**** TASK MATERIAL ****

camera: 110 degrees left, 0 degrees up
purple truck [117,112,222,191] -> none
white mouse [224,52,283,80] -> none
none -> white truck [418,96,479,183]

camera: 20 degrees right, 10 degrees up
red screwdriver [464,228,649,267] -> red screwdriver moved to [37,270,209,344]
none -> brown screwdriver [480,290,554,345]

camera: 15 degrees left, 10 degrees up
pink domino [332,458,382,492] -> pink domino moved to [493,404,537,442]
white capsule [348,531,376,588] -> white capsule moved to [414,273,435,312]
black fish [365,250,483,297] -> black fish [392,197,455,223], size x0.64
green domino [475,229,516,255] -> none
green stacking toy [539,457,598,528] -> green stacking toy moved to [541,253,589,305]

****

▶ TASK DESCRIPTION
From the listing, count how many lines contain the string "degrees", and answer with the number by itself.

▶ WRITTEN ANSWER
3